TASK INSTRUCTIONS: Transcribe the entries exactly. Start at the top, stop after the line with "The second view gained the turquoise", and omit every picture.

(Records drawn from a dataset)
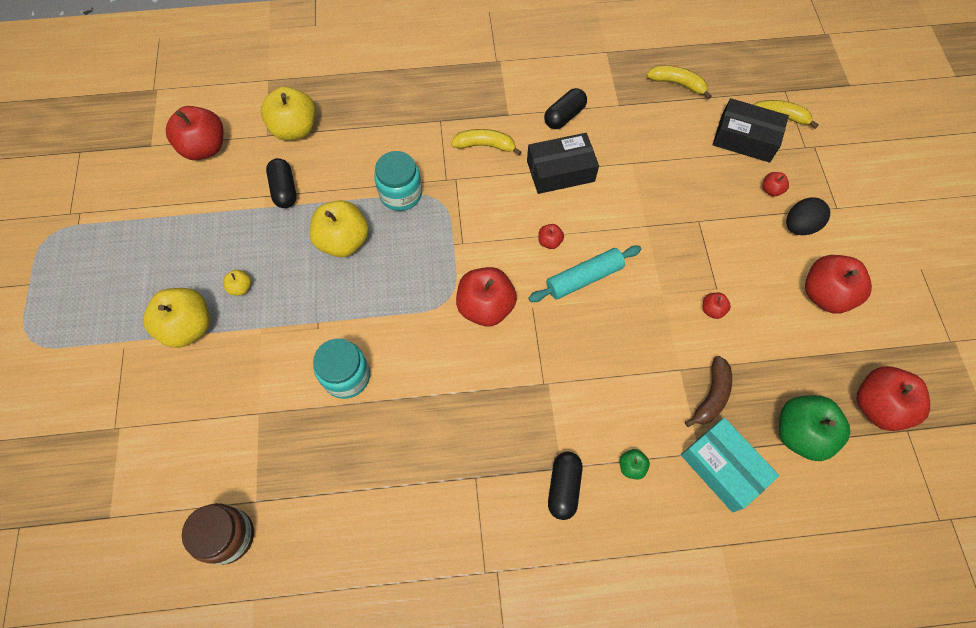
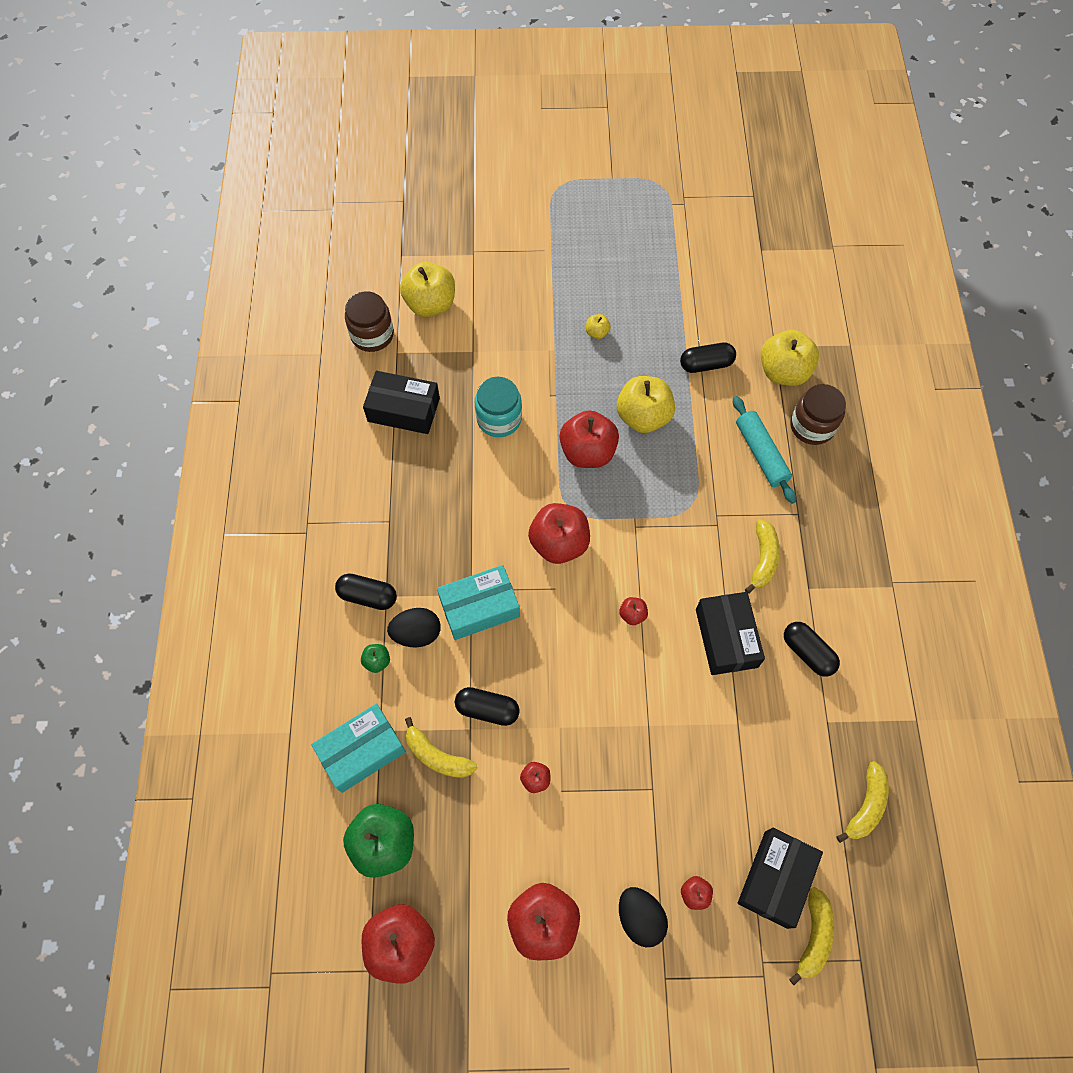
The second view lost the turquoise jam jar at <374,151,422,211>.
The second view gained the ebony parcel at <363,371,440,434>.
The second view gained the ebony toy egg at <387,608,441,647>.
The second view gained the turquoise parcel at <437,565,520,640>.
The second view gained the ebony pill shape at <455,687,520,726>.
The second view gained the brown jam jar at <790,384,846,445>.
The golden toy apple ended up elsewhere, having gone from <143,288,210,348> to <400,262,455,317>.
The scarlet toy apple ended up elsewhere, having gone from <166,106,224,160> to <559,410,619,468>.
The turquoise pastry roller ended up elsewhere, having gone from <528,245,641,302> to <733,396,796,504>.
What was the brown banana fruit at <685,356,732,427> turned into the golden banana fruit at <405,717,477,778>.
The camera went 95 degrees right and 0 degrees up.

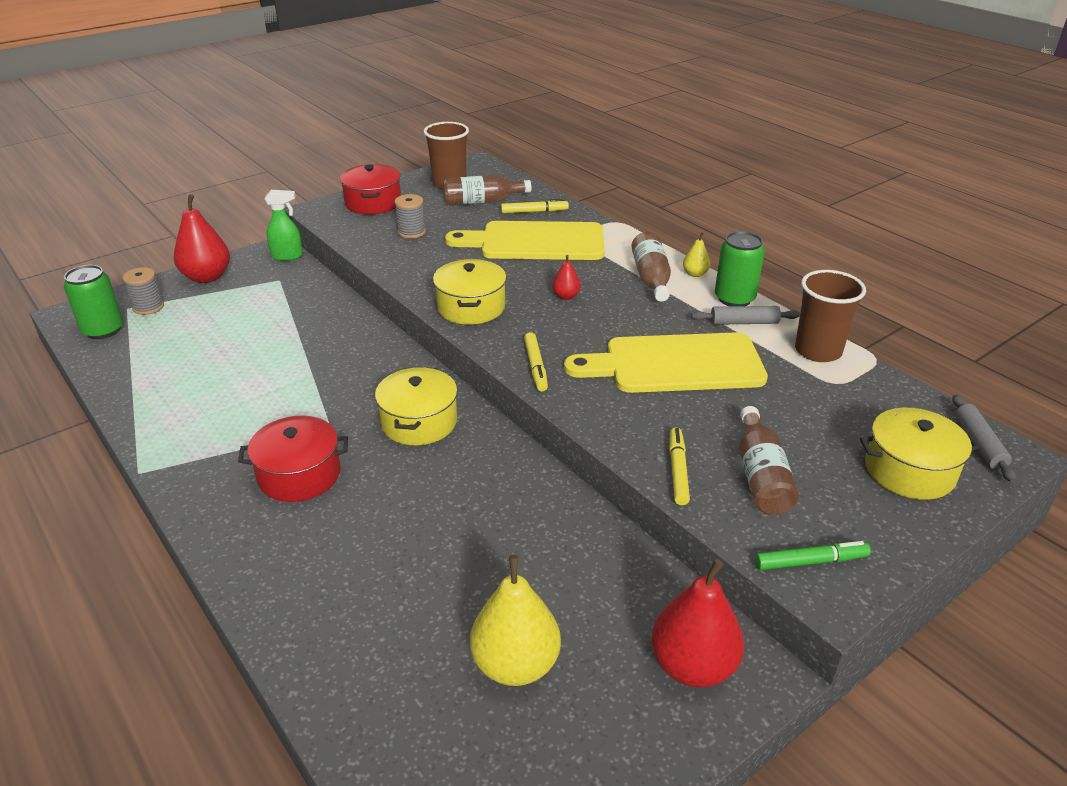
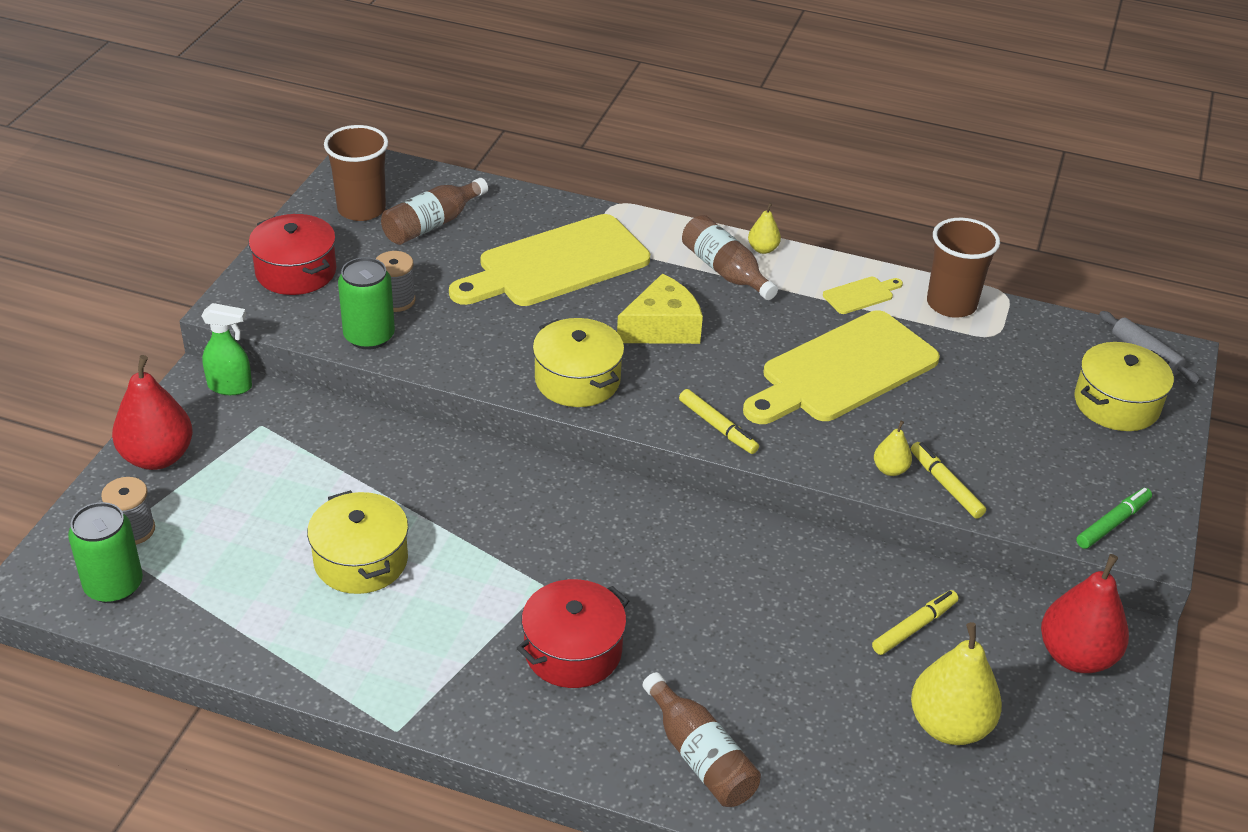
The second view gained the golden pear fruit at <874,421,912,476>.
The golden cooking pot ended up elsewhere, having gone from <375,367,457,445> to <307,490,408,594>.
The golden marker pen ended up elsewhere, having gone from <501,199,569,213> to <872,590,959,655>.
The leaf-green can ended up elsewhere, having gone from <715,231,765,306> to <338,257,395,350>.
The brown bottle ended up elsewhere, having gone from <739,406,799,515> to <643,672,761,807>.
Where the scarlet pear fruit stood at <552,255,581,300>, the golden cheese wedge came to stand at <617,274,703,344>.
Where the grey pastry roller stood at <691,306,800,325>, the golden cutting board came to stand at <823,277,903,314>.
The leaf-green spray cleaner at <265,190,303,261> ended up facing another way, 45 degrees clockwise from before.
The camera went 35 degrees left and 5 degrees up.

ANSWER AREA:
The second view lost the turquoise jam jar at <374,151,422,211>.
The second view gained the ebony parcel at <363,371,440,434>.
The second view gained the ebony toy egg at <387,608,441,647>.
The second view gained the turquoise parcel at <437,565,520,640>.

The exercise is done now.